WHAT IS BEING ASKED » Print the data below exactly, but only the lines from the one containing "none -> black brick C1:C2 level 1" down to the one containing "black plate G9:H9", inclusive.

--------------------

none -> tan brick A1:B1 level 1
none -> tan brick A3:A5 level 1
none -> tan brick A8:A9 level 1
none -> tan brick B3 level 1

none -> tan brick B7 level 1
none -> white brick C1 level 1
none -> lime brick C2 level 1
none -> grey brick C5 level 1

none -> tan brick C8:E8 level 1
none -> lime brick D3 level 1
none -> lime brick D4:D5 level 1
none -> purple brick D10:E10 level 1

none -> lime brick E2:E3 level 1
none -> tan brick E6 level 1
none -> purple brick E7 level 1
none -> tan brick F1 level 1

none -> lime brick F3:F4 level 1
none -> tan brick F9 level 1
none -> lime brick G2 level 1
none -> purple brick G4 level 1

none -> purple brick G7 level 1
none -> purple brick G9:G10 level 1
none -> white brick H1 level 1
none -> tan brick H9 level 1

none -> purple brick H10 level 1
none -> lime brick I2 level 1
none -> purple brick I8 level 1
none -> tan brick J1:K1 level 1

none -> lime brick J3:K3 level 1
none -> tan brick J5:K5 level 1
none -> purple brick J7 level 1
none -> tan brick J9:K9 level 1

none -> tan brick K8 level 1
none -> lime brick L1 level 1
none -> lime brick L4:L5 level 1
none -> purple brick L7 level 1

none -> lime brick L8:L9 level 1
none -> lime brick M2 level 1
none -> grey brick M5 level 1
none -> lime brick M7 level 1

--------------------

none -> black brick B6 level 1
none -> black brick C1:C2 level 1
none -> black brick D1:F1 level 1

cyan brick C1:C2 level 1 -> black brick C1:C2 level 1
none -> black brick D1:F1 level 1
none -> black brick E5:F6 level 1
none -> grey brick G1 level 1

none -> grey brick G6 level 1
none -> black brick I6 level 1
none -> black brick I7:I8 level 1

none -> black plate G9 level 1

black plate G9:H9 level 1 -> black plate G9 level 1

--------------------

RESPONSE BOX »
none -> black brick C1:C2 level 1
none -> black brick D1:F1 level 1

cyan brick C1:C2 level 1 -> black brick C1:C2 level 1
none -> black brick D1:F1 level 1
none -> black brick E5:F6 level 1
none -> grey brick G1 level 1

none -> grey brick G6 level 1
none -> black brick I6 level 1
none -> black brick I7:I8 level 1

none -> black plate G9 level 1

black plate G9:H9 level 1 -> black plate G9 level 1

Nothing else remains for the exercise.